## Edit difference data
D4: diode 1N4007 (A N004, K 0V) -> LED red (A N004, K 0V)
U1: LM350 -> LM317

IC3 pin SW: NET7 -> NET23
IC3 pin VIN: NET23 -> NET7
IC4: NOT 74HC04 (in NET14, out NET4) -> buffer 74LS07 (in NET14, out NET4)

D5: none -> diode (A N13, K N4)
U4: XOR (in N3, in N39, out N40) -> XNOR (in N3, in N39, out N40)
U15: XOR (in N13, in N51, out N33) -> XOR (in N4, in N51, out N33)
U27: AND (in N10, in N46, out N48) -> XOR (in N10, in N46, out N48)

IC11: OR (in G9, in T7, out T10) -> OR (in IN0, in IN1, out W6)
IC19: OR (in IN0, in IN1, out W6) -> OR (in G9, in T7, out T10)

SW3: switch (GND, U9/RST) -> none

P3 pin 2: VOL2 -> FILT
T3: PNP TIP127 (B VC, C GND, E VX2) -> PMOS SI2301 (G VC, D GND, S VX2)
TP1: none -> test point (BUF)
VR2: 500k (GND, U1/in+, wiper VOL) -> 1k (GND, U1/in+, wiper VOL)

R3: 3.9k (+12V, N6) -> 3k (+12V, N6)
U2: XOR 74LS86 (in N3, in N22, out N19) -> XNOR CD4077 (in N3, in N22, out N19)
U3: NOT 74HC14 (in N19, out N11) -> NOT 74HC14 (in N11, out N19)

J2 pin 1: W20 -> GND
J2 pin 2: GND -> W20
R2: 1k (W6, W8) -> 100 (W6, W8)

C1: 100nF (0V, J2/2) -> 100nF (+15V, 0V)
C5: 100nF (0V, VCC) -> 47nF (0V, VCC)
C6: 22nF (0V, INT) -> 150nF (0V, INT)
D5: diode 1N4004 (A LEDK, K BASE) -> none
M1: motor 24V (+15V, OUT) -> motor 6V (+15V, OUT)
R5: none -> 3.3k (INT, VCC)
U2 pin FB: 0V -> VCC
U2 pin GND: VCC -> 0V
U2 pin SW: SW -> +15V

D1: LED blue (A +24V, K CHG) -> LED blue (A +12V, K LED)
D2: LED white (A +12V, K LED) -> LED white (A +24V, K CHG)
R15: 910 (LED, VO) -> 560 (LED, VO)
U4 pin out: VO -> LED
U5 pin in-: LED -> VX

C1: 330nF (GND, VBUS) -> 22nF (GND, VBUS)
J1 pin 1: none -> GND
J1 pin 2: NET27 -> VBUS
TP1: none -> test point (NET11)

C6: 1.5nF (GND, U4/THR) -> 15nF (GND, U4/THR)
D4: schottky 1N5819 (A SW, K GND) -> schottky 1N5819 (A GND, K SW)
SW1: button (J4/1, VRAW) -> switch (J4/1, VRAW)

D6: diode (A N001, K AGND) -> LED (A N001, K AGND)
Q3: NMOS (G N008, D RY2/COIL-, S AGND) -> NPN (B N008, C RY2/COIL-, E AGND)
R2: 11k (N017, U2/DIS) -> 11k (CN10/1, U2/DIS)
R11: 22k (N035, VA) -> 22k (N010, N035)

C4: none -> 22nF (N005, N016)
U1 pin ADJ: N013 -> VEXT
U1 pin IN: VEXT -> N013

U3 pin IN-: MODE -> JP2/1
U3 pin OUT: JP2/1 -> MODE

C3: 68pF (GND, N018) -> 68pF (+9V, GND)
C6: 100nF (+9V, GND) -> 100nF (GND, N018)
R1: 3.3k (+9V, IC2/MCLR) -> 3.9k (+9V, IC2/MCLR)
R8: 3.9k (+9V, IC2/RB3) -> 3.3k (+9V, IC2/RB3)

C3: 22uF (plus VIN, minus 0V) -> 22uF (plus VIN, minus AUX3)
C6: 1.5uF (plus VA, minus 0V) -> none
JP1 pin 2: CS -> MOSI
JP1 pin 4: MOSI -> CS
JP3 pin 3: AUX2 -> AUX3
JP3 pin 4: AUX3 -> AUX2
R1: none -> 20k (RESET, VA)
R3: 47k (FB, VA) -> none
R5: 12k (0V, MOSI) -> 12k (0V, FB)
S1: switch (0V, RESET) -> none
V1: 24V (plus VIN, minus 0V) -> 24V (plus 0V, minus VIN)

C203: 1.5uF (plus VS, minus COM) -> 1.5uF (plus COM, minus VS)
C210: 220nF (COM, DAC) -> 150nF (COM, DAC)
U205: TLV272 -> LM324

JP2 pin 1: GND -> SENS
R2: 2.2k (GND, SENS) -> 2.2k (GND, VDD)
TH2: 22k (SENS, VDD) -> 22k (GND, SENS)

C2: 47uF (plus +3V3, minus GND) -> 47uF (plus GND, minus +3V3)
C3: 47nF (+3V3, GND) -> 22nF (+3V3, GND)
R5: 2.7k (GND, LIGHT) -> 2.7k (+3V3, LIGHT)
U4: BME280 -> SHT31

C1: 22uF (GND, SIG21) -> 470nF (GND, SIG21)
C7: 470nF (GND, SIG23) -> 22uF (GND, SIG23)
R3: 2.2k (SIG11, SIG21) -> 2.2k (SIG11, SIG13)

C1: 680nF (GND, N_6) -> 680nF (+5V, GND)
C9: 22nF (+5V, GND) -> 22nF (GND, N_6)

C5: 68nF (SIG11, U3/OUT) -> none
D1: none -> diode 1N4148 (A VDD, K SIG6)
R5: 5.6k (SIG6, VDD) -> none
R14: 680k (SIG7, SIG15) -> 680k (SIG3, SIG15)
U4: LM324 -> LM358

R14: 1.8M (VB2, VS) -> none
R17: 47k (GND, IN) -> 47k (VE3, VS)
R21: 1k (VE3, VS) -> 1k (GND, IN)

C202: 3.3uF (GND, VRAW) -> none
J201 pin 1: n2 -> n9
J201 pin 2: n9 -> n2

## Task directions
Looking at the entries above, work out how many lines include the word "MODE" and reply with that number alone.

## Result for this task
2